Among the entries, find each line that includes the string "cone" and list it.

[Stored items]
★ ★ ★ ★ ★
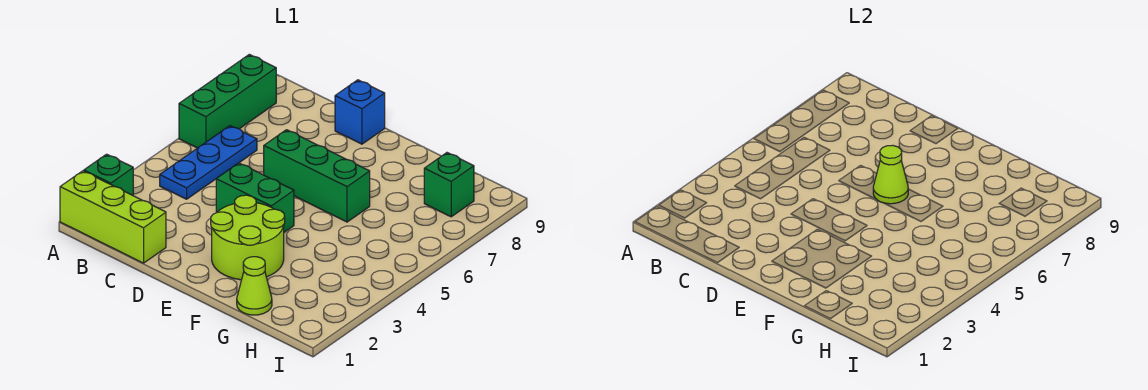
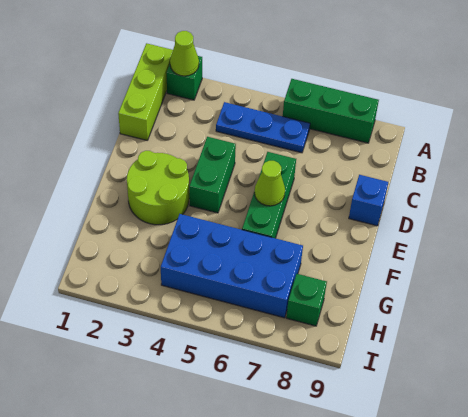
lime cone G1 level 1 -> lime cone A2 level 2
none -> blue brick G4:H7 level 1

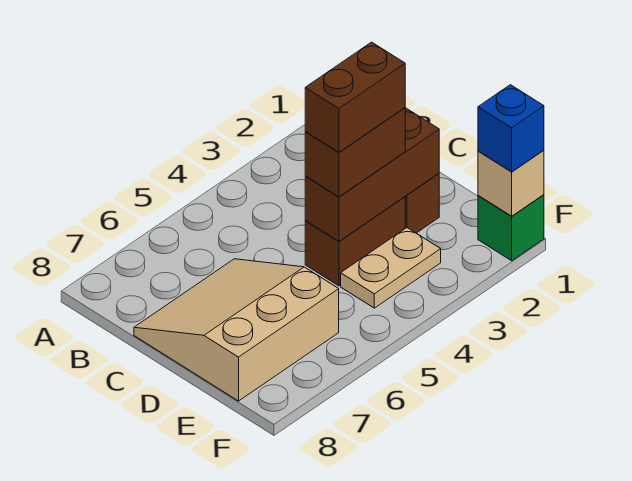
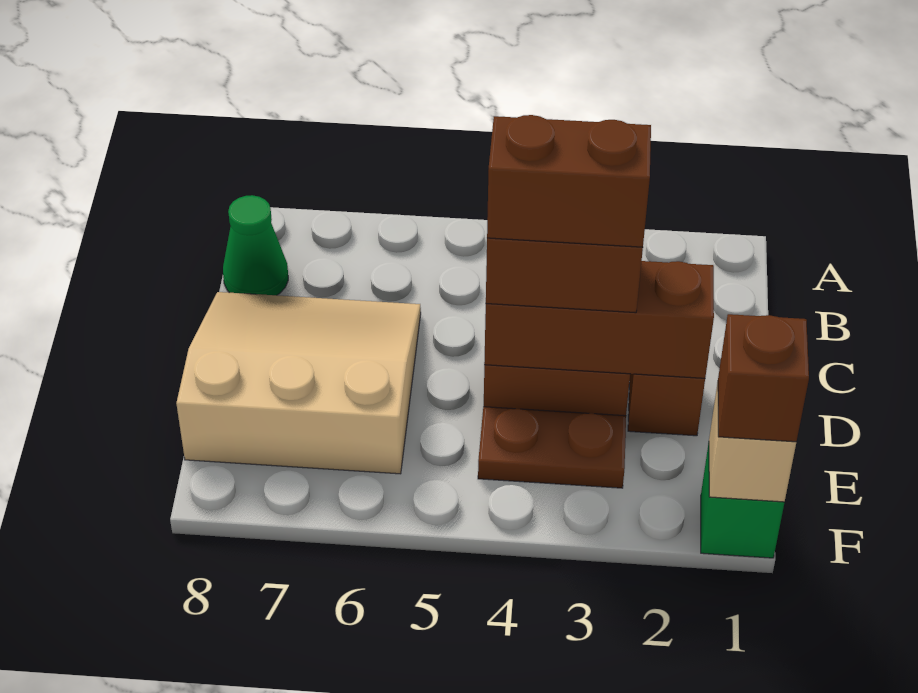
none -> green cone B8 level 1
tan plate E3:E4 level 1 -> brown plate E3:E4 level 1
blue brick F1 level 3 -> brown brick F1 level 3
★ ★ ★ ★ ★
■ EXERCISE SOLUTION:
lime cone G1 level 1 -> lime cone A2 level 2
none -> green cone B8 level 1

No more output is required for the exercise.